▸ Problem details: Scan the material below for "BUZZER", then return each line that contains it.

▸ Data to examine:

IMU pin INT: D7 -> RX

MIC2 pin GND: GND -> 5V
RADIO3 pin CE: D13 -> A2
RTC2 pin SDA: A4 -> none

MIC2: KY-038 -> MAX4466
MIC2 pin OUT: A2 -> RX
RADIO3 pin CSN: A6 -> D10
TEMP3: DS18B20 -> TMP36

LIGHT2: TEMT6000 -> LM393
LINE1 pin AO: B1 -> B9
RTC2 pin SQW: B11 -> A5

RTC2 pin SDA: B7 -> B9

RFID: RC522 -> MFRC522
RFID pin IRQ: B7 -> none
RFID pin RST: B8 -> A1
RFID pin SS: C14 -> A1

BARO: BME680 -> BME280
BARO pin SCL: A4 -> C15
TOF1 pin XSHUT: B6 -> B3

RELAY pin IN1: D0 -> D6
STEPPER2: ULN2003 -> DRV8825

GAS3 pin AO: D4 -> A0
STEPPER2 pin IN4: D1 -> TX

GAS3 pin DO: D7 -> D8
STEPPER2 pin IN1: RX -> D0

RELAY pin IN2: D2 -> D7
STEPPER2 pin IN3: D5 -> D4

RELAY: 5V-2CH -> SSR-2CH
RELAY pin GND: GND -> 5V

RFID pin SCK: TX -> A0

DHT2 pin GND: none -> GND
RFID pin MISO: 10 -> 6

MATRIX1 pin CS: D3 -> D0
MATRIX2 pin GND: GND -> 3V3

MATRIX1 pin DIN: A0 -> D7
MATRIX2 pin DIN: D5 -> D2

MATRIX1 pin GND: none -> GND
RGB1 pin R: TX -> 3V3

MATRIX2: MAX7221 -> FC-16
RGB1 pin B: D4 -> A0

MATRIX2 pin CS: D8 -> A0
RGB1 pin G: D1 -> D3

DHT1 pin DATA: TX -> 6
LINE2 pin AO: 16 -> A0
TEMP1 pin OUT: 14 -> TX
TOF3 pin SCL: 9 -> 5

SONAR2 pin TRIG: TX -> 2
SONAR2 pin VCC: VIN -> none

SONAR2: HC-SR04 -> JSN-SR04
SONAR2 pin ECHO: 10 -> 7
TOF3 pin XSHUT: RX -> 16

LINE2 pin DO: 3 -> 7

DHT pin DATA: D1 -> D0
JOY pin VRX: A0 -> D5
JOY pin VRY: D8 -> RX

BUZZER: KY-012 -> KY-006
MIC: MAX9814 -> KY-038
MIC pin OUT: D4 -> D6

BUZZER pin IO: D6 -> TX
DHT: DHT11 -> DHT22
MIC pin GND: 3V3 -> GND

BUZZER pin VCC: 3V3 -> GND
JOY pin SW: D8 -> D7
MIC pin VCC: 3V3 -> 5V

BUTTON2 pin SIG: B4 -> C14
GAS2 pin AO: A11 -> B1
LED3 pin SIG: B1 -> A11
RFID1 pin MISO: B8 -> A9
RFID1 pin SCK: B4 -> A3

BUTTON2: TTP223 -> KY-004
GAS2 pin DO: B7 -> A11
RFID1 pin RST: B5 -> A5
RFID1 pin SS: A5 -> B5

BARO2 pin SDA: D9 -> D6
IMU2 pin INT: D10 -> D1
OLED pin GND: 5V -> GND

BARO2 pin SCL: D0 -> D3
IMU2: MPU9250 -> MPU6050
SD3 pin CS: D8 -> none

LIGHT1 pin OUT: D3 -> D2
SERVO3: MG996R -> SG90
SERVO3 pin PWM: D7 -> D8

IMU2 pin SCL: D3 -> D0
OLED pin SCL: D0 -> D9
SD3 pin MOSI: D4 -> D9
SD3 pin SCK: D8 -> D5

▸ Response area:
BUZZER: KY-012 -> KY-006
BUZZER pin IO: D6 -> TX
BUZZER pin VCC: 3V3 -> GND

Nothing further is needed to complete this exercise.